## [GIVEN DATA]
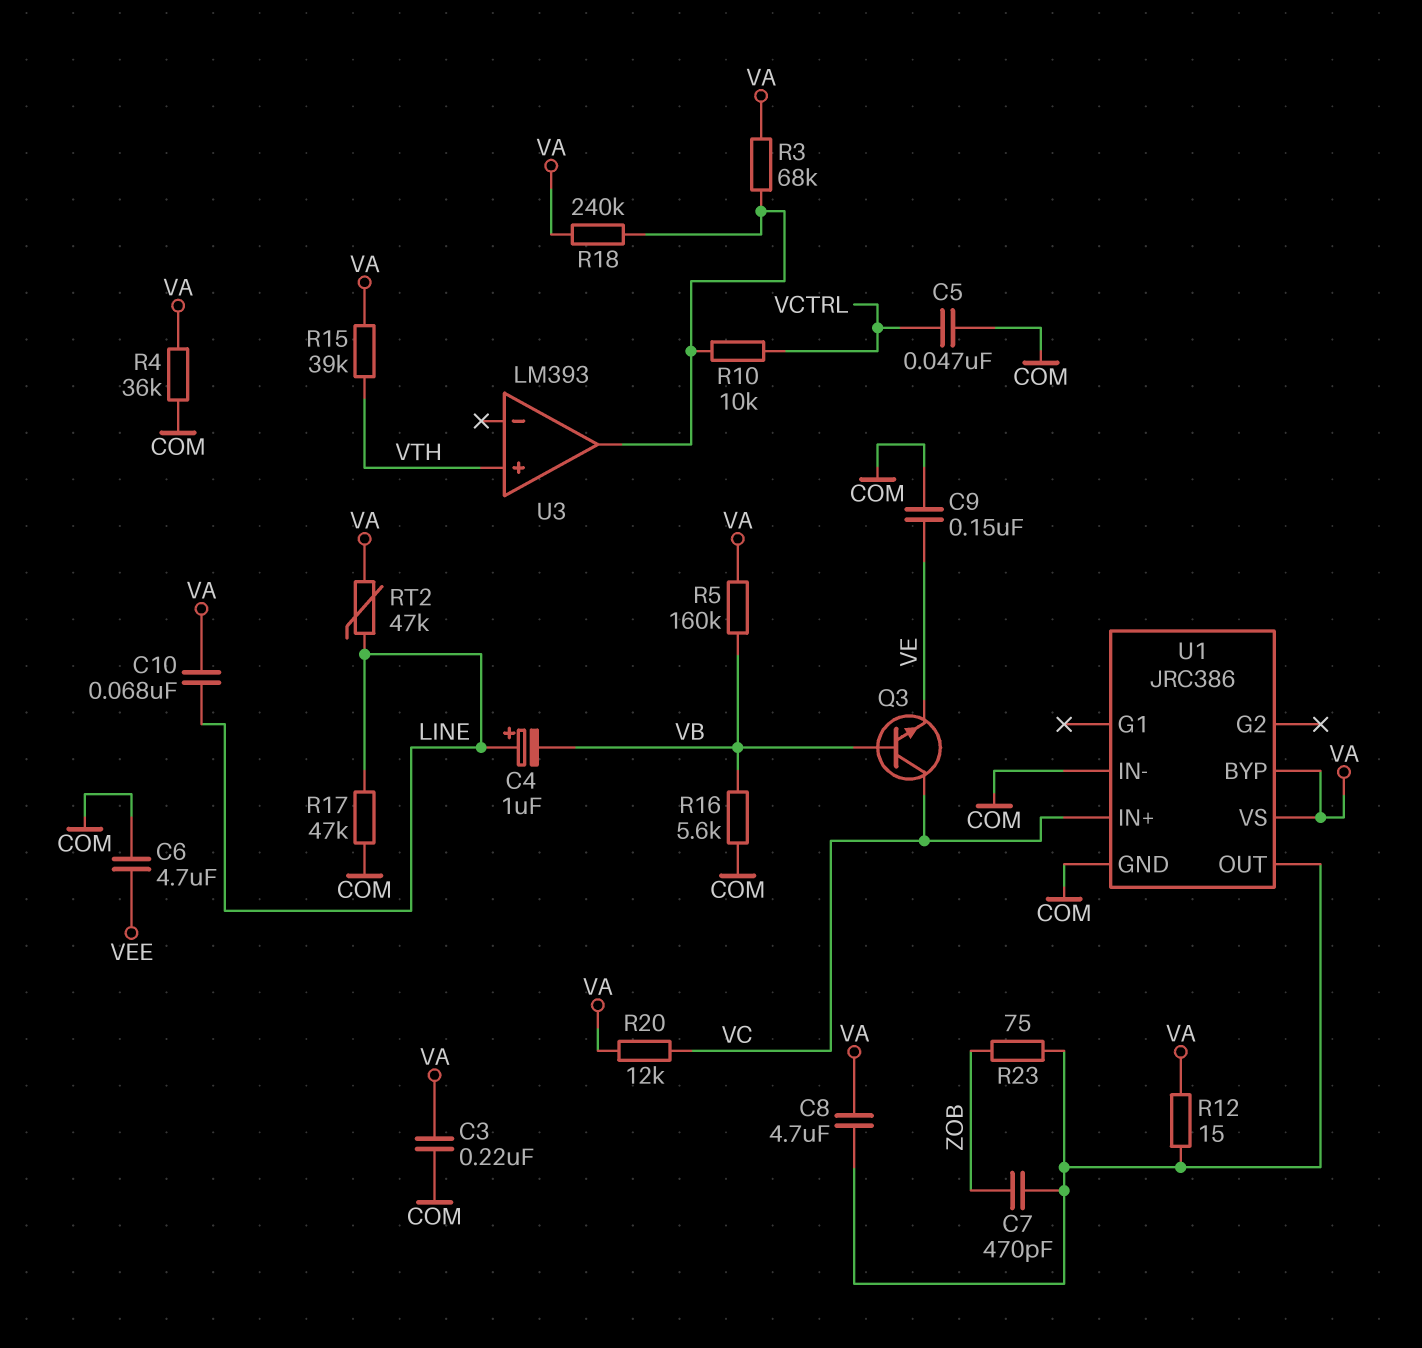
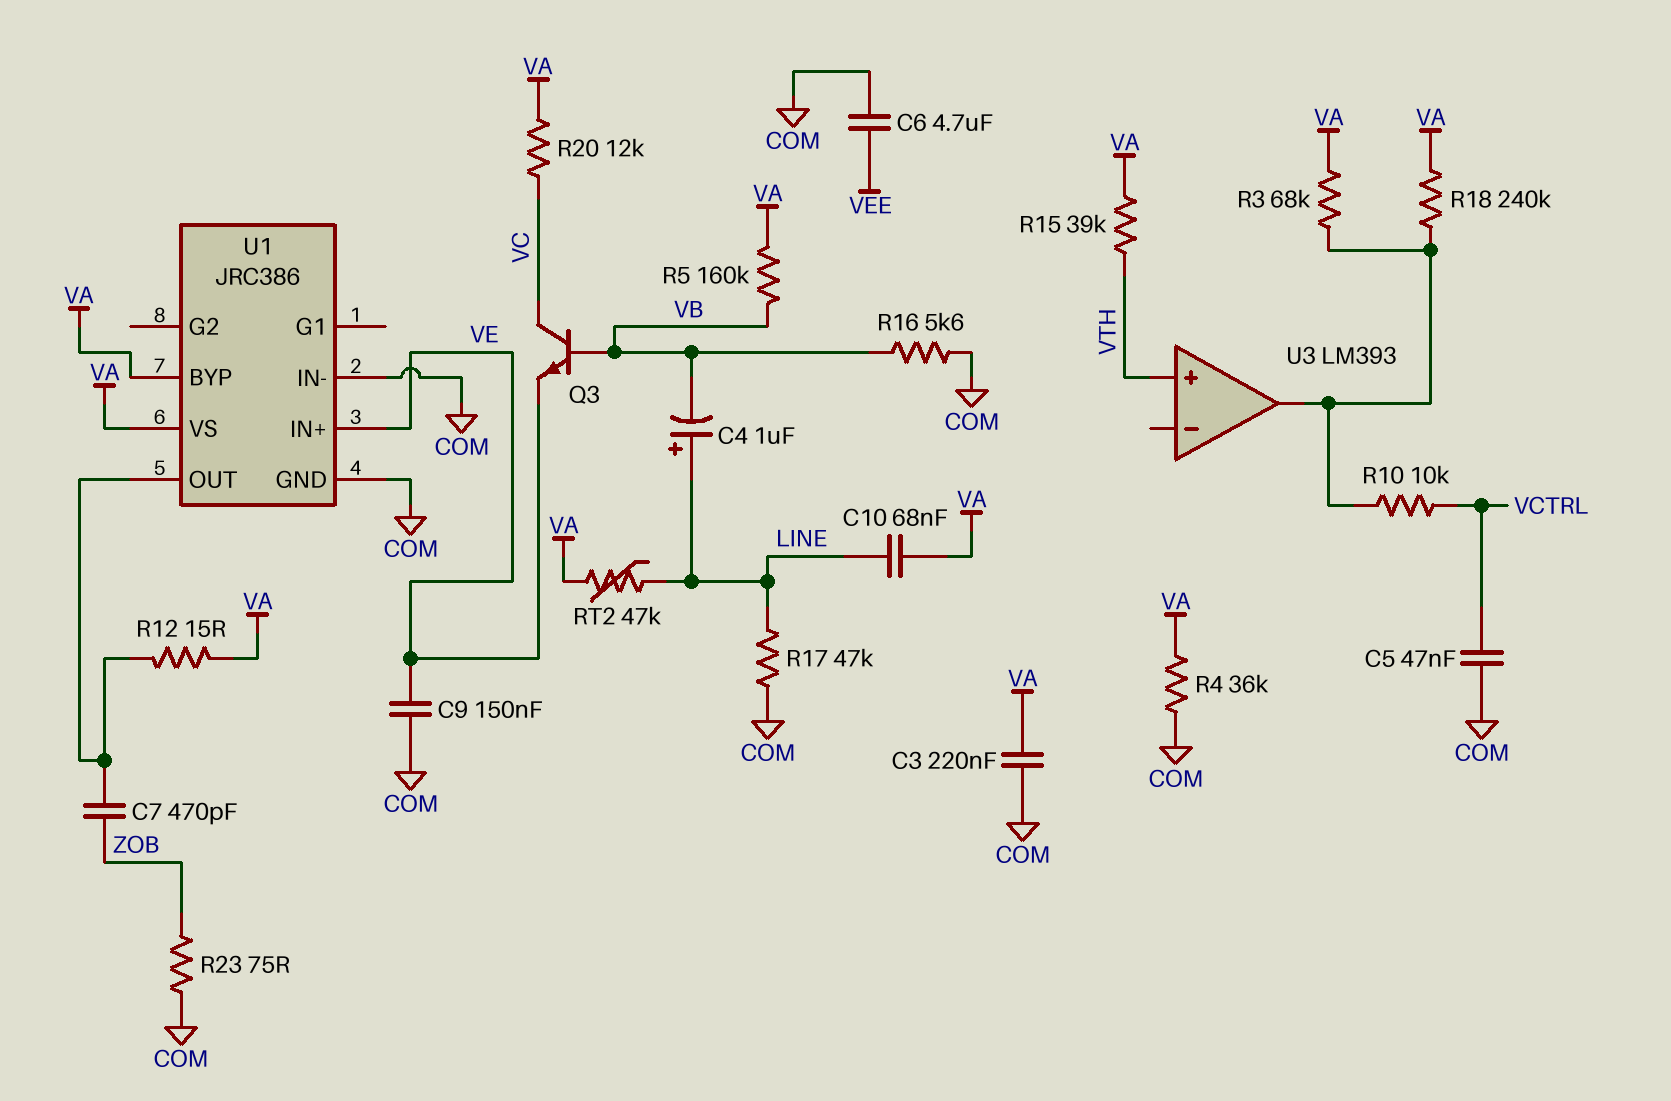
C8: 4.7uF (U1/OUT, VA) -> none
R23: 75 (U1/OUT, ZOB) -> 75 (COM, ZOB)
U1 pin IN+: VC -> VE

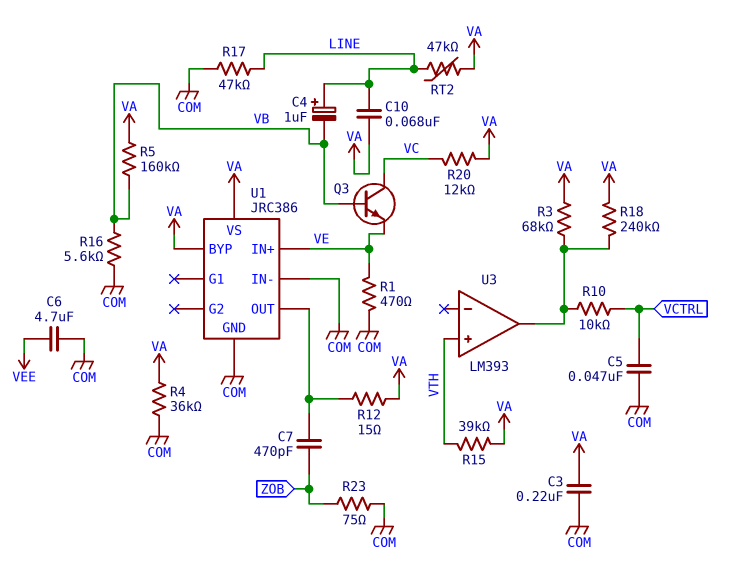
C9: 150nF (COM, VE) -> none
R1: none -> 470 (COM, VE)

* * *

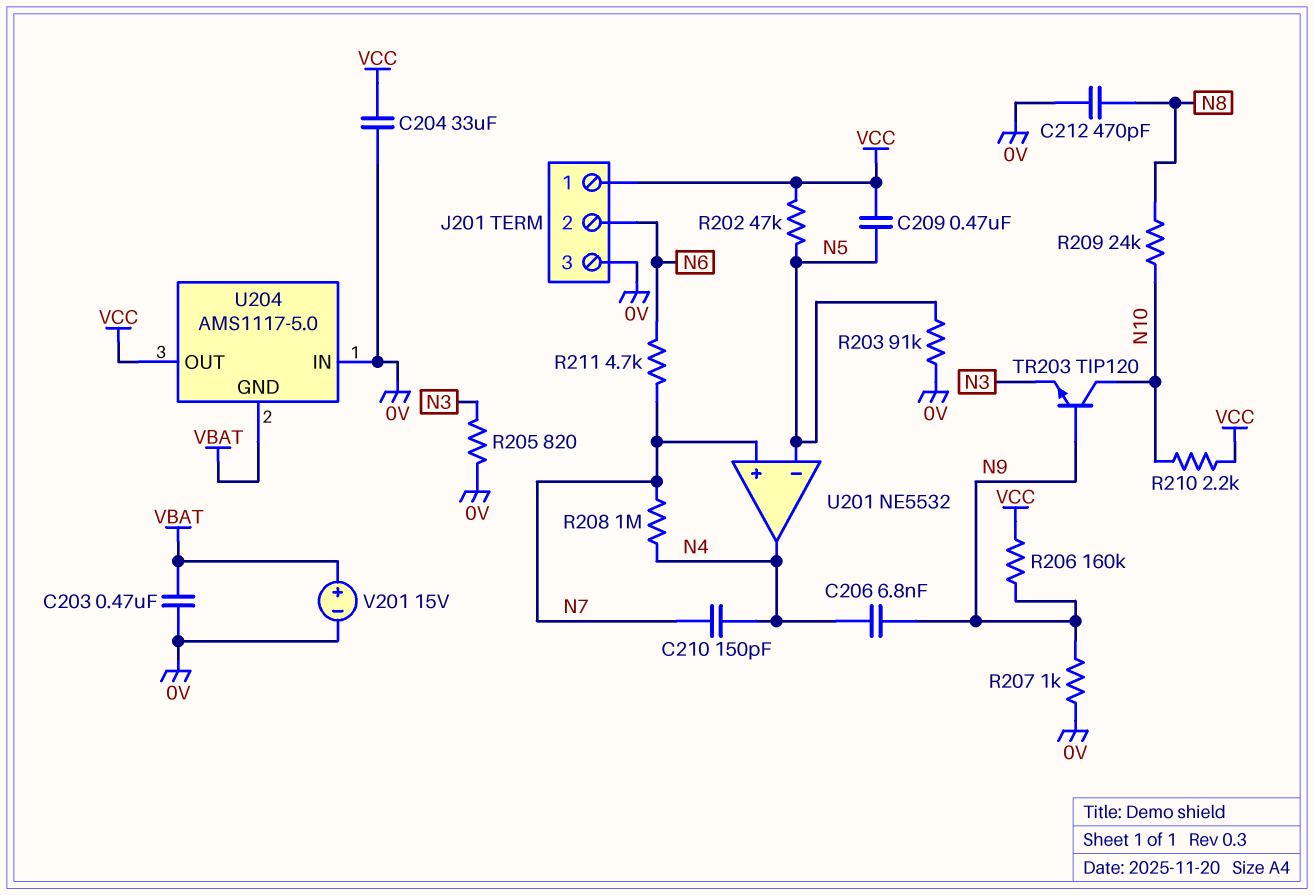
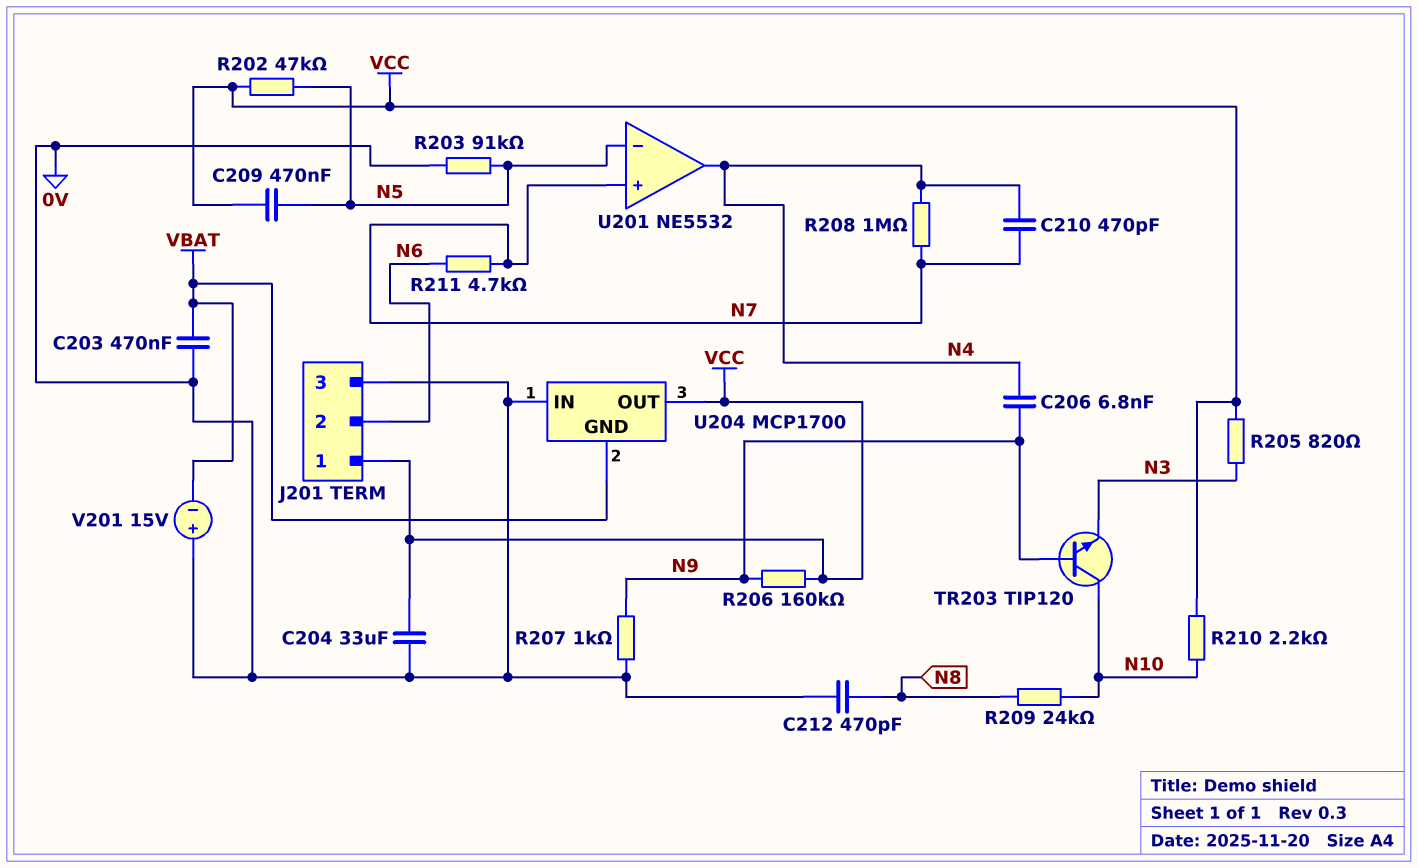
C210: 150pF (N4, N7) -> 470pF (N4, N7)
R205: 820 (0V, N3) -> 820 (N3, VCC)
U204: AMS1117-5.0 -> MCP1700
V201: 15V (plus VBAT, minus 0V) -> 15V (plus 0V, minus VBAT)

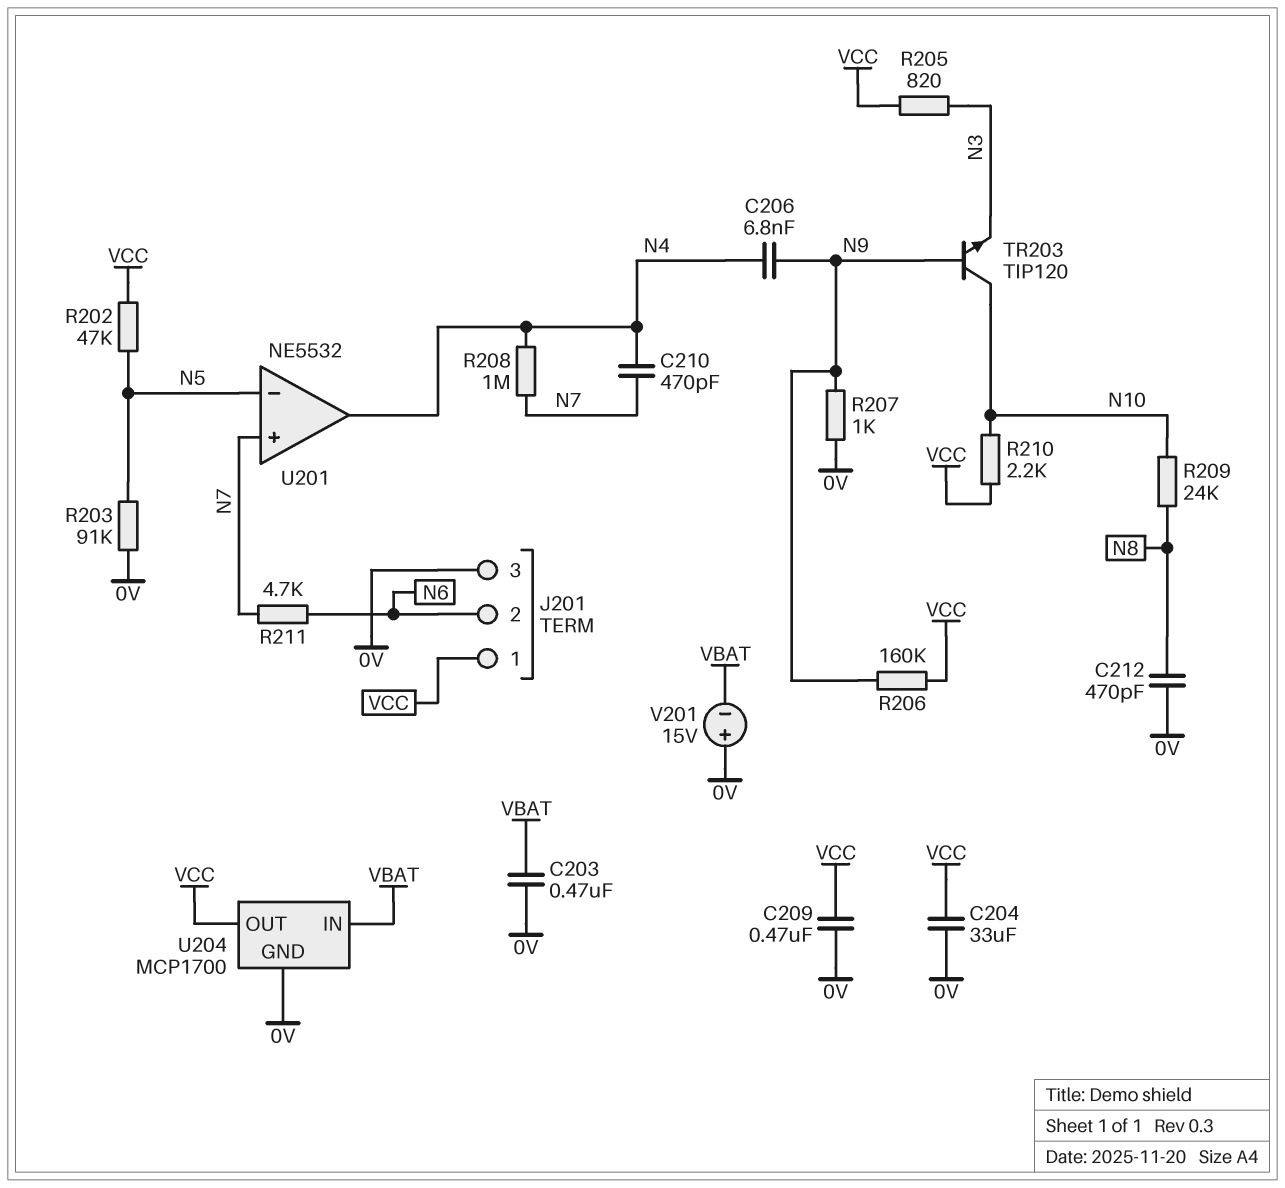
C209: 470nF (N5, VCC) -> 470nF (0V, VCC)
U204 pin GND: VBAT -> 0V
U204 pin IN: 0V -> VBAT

## [ASSIGNMENT]
Set down again, exactly, every line above from the one with "C8: 4.7uF (U1/OUT, VA) -> none" down to the one with "R1: none -> 470 (COM, VE)", both ends included. No pictures, and nothing else.

## [RESULT FOR THIS TASK]
C8: 4.7uF (U1/OUT, VA) -> none
R23: 75 (U1/OUT, ZOB) -> 75 (COM, ZOB)
U1 pin IN+: VC -> VE

C9: 150nF (COM, VE) -> none
R1: none -> 470 (COM, VE)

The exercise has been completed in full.